ACTION ITEM: Copy the data below exactly, omitting any picture it contains.

DATA EXCERPT:
------
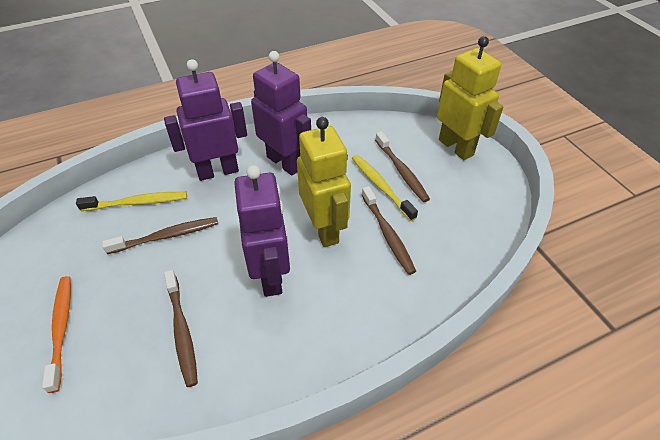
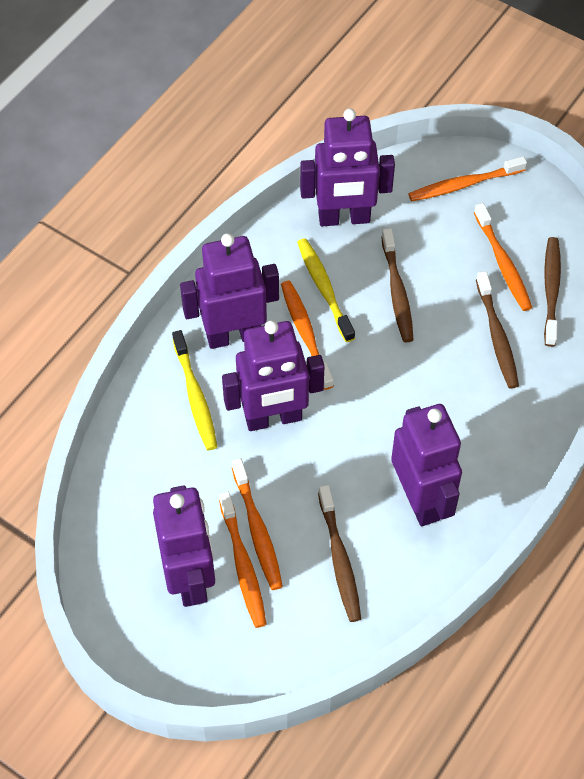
orange toothbrush: 1 -> 5
purple robot: 3 -> 5
yellow robot: 2 -> 0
------
SOLUTION TO THIS PROBLEM:
orange toothbrush: 1 -> 5
purple robot: 3 -> 5
yellow robot: 2 -> 0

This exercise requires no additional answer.